- Work order:
Write every entry out again exactly, please, and skip the pictures.
----
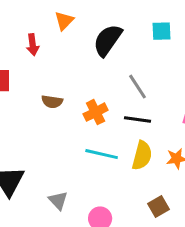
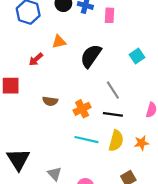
orange triangle: (64, 21) -> (59, 42), turned 32
cyan square: (162, 31) -> (137, 56), moved, turned -32
red arrow: (33, 45) -> (36, 59), turned 56

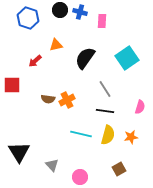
cyan square: (137, 56) -> (127, 58), size x1.6
orange cross: (82, 109) -> (67, 100), moved

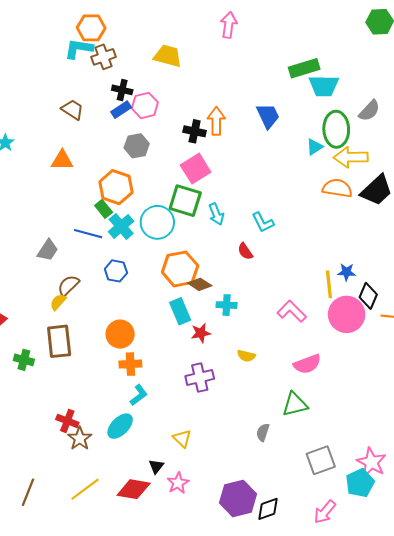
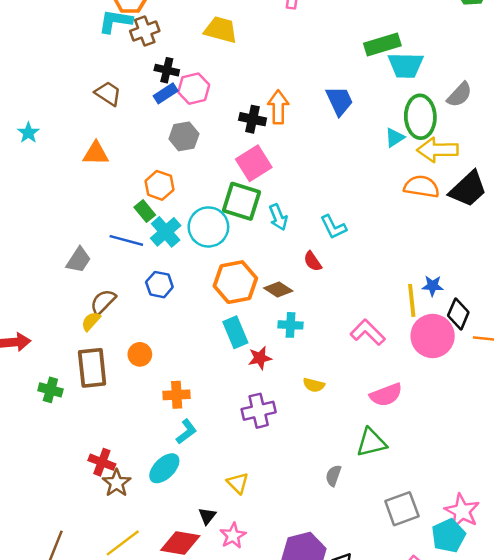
orange hexagon: (116, 187) -> (159, 185), size x0.7
brown diamond: (200, 284) -> (278, 289), moved
orange circle: (120, 334) -> (140, 354), moved, size x0.7

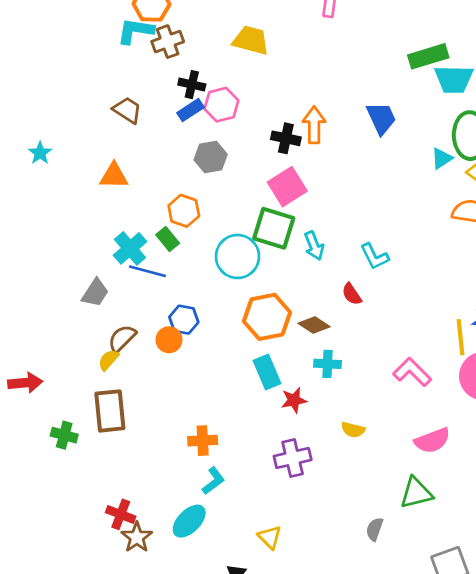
cyan cross: (166, 232) -> (130, 248), moved
orange circle: (140, 354) -> (169, 340), moved

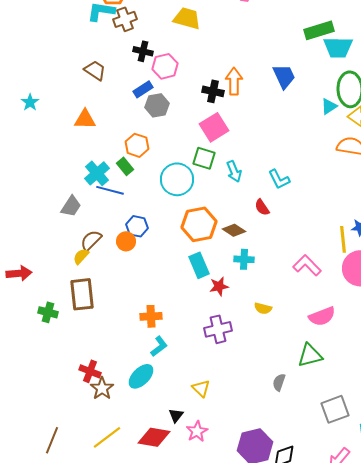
blue rectangle: (190, 110) -> (143, 89), moved
green square: (274, 228) -> (204, 158), size x0.7

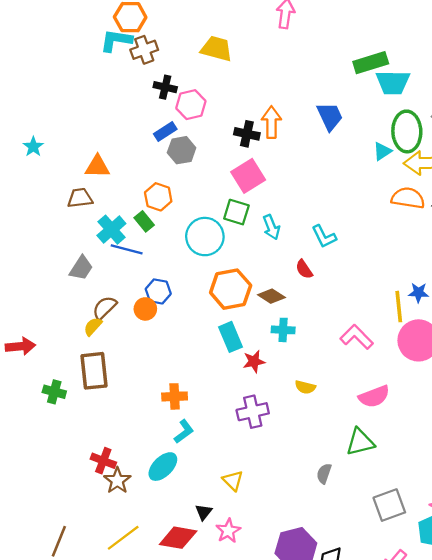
brown trapezoid: (95, 70) -> (80, 198), moved, turned -40

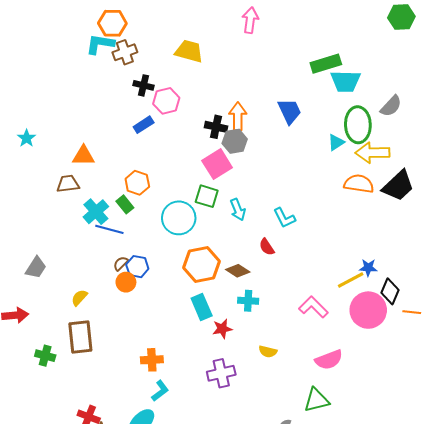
gray hexagon: (182, 150) -> (235, 141), moved
gray trapezoid: (81, 268) -> (36, 268), moved
yellow line: (399, 307) -> (351, 280), turned 68
brown semicircle: (104, 308) -> (121, 263), moved, size x0.7

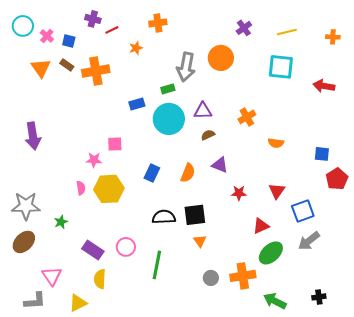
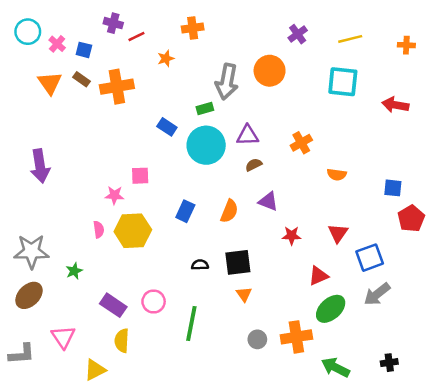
blue rectangle: (137, 104) -> (167, 127), turned 49
black semicircle: (164, 217) -> (200, 265), size x0.6
gray L-shape: (35, 301) -> (22, 354), moved

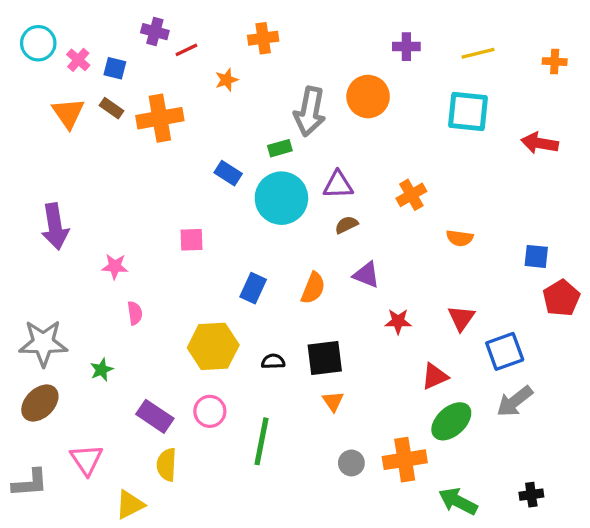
purple cross: (298, 34) -> (406, 47), turned 36
pink star: (114, 195) -> (115, 266), moved
yellow hexagon: (133, 231) -> (213, 346), moved

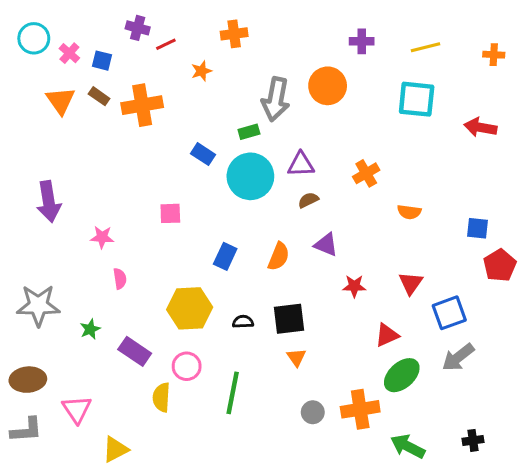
brown ellipse: (40, 403) -> (28, 380), moved, turned 40
purple rectangle: (155, 416) -> (135, 351), moved
yellow semicircle: (167, 465) -> (161, 397), moved

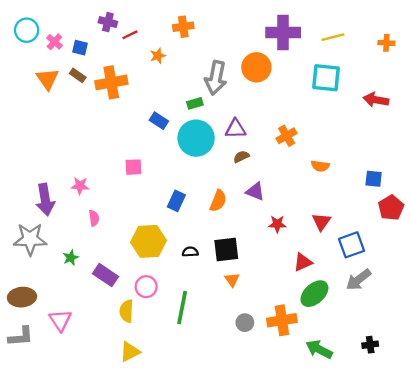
purple cross: (362, 41) -> (283, 32), size x1.8
purple arrow: (49, 202) -> (45, 200), moved
yellow triangle: (115, 449) -> (130, 352), moved

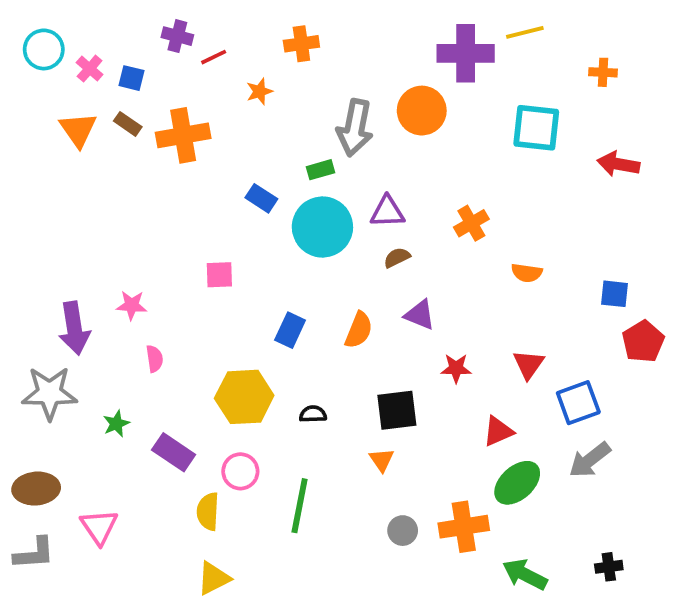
yellow line: (333, 37) -> (525, 32), moved
orange cross: (386, 43) -> (603, 72), moved
black square: (226, 250) -> (397, 410), moved

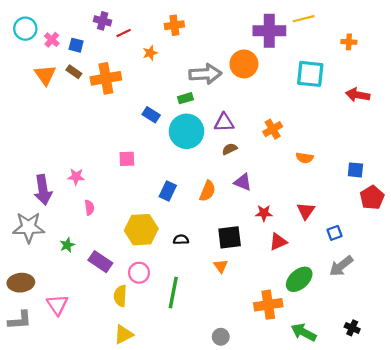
gray arrow: (355, 128) -> (205, 74), turned -104
blue square: (578, 403) -> (334, 233), size x0.6
red triangle: (498, 431) -> (278, 242), moved
gray circle: (403, 531) -> (221, 337), moved
black cross: (609, 567) -> (352, 328), turned 32

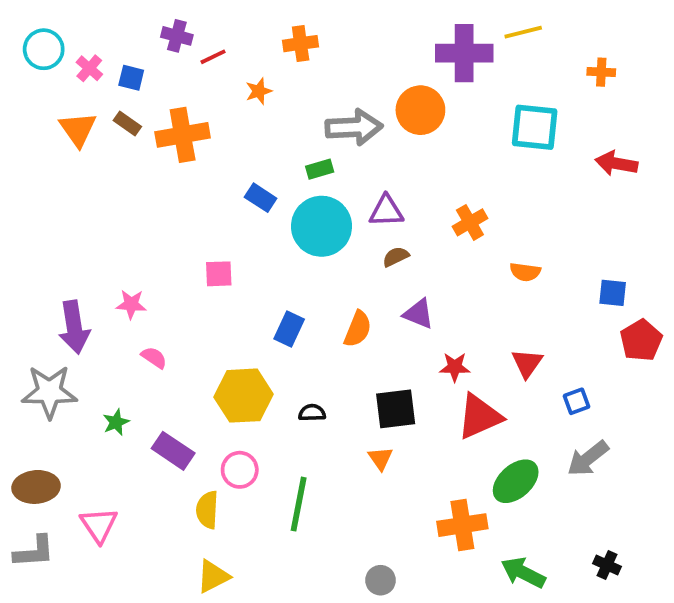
pink semicircle: (89, 208) -> (154, 358), turned -48
red triangle: (278, 242) -> (479, 417), size x1.5

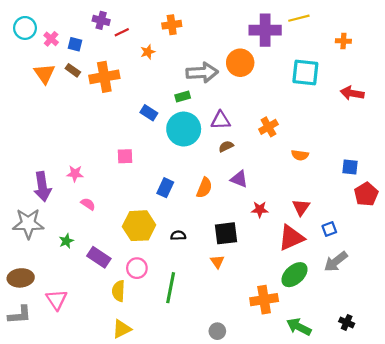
red triangle: (479, 417) -> (291, 238), moved

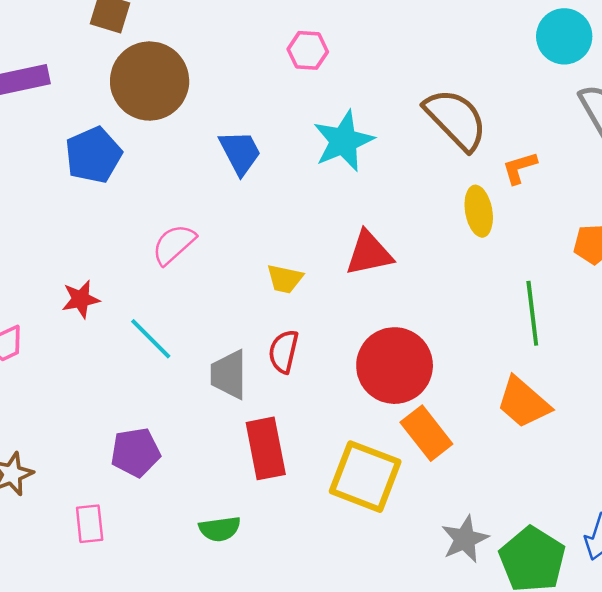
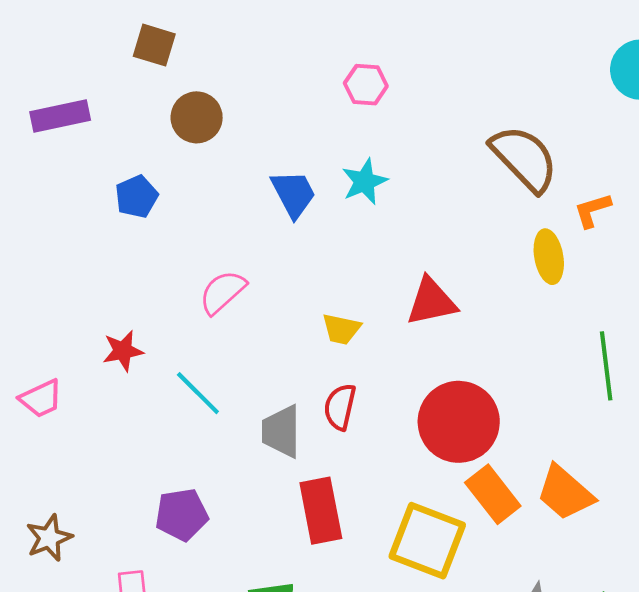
brown circle: (150, 81) -> (197, 117), size x0.6
cyan star: (343, 141) -> (364, 182), moved, size x0.7
blue pentagon: (93, 155) -> (137, 197), size x0.7
orange trapezoid: (523, 403) -> (565, 493), moved

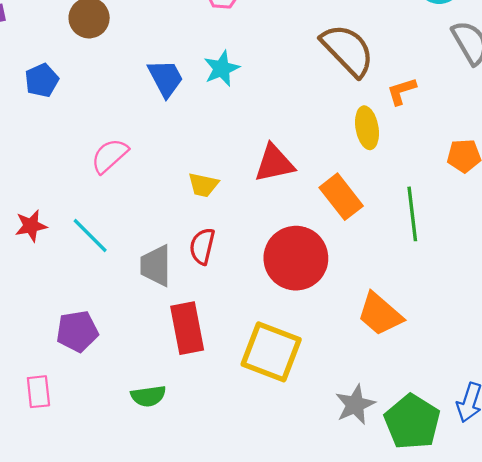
red star: (123, 351) -> (31, 226), moved
orange rectangle: (493, 494) -> (341, 197), moved

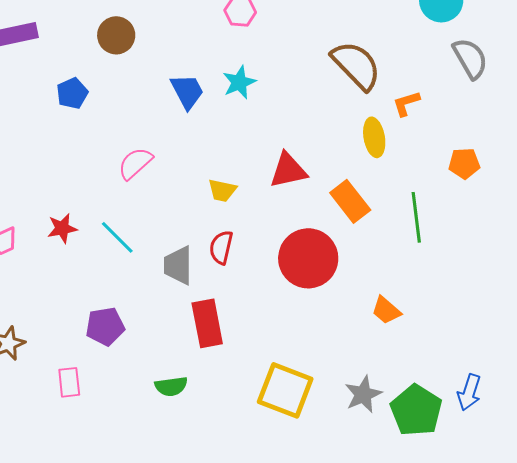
orange trapezoid: (380, 314) -> (386, 310), size x0.7
yellow square: (271, 352) -> (285, 390), moved

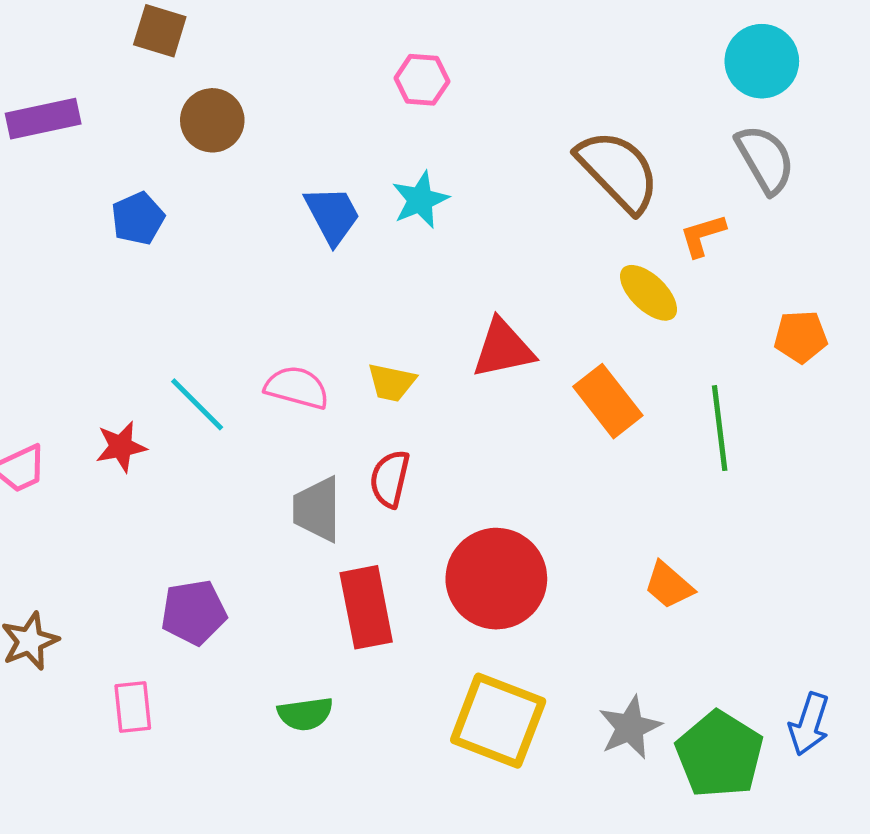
gray semicircle: (470, 58) -> (765, 159), moved
yellow ellipse: (374, 137) -> (649, 293), turned -36
pink semicircle: (135, 163) -> (297, 387), moved, turned 57
cyan line: (117, 237) -> (197, 404), moved
red circle: (308, 258) -> (496, 579), moved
----
- Answer to the exercise:
orange triangle: (64, 21) -> (59, 42), turned 32
cyan square: (162, 31) -> (137, 56), moved, turned -32
red arrow: (33, 45) -> (36, 59), turned 56

cyan square: (137, 56) -> (127, 58), size x1.6
orange cross: (82, 109) -> (67, 100), moved

orange hexagon: (116, 187) -> (159, 185), size x0.7
brown diamond: (200, 284) -> (278, 289), moved
orange circle: (120, 334) -> (140, 354), moved, size x0.7

cyan cross: (166, 232) -> (130, 248), moved
orange circle: (140, 354) -> (169, 340), moved

blue rectangle: (190, 110) -> (143, 89), moved
green square: (274, 228) -> (204, 158), size x0.7

brown trapezoid: (95, 70) -> (80, 198), moved, turned -40

gray hexagon: (182, 150) -> (235, 141), moved
gray trapezoid: (81, 268) -> (36, 268), moved
yellow line: (399, 307) -> (351, 280), turned 68
brown semicircle: (104, 308) -> (121, 263), moved, size x0.7

blue rectangle: (137, 104) -> (167, 127), turned 49
black semicircle: (164, 217) -> (200, 265), size x0.6
gray L-shape: (35, 301) -> (22, 354), moved

purple cross: (298, 34) -> (406, 47), turned 36
pink star: (114, 195) -> (115, 266), moved
yellow hexagon: (133, 231) -> (213, 346), moved

brown ellipse: (40, 403) -> (28, 380), moved, turned 40
purple rectangle: (155, 416) -> (135, 351), moved
yellow semicircle: (167, 465) -> (161, 397), moved

purple cross: (362, 41) -> (283, 32), size x1.8
purple arrow: (49, 202) -> (45, 200), moved
yellow triangle: (115, 449) -> (130, 352), moved

yellow line: (333, 37) -> (525, 32), moved
orange cross: (386, 43) -> (603, 72), moved
black square: (226, 250) -> (397, 410), moved

gray arrow: (355, 128) -> (205, 74), turned -104
blue square: (578, 403) -> (334, 233), size x0.6
red triangle: (498, 431) -> (278, 242), moved
gray circle: (403, 531) -> (221, 337), moved
black cross: (609, 567) -> (352, 328), turned 32

pink semicircle: (89, 208) -> (154, 358), turned -48
red triangle: (278, 242) -> (479, 417), size x1.5

red triangle: (479, 417) -> (291, 238), moved

brown circle: (150, 81) -> (197, 117), size x0.6
cyan star: (343, 141) -> (364, 182), moved, size x0.7
blue pentagon: (93, 155) -> (137, 197), size x0.7
orange trapezoid: (523, 403) -> (565, 493), moved

red star: (123, 351) -> (31, 226), moved
orange rectangle: (493, 494) -> (341, 197), moved

orange trapezoid: (380, 314) -> (386, 310), size x0.7
yellow square: (271, 352) -> (285, 390), moved

gray semicircle: (470, 58) -> (765, 159), moved
yellow ellipse: (374, 137) -> (649, 293), turned -36
pink semicircle: (135, 163) -> (297, 387), moved, turned 57
cyan line: (117, 237) -> (197, 404), moved
red circle: (308, 258) -> (496, 579), moved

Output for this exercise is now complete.